■ What to work on
What lines of the data below include the word "brown"? Report them by copying each.

■ Data extracts
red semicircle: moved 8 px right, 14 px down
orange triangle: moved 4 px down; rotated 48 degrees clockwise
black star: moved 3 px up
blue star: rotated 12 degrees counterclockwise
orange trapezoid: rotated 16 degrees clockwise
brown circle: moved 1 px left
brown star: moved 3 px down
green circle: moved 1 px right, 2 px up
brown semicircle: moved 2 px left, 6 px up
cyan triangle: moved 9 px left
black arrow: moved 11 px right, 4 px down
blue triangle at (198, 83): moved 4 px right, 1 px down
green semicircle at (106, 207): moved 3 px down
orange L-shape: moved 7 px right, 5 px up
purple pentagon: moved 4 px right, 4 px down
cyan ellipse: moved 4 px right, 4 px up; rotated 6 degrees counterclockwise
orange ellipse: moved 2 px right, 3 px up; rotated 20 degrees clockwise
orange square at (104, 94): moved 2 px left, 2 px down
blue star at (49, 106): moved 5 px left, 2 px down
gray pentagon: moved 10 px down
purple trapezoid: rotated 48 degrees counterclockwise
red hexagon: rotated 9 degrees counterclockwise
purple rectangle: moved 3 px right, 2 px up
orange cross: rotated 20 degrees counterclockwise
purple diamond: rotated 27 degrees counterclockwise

■ Written answer
brown circle: moved 1 px left
brown star: moved 3 px down
brown semicircle: moved 2 px left, 6 px up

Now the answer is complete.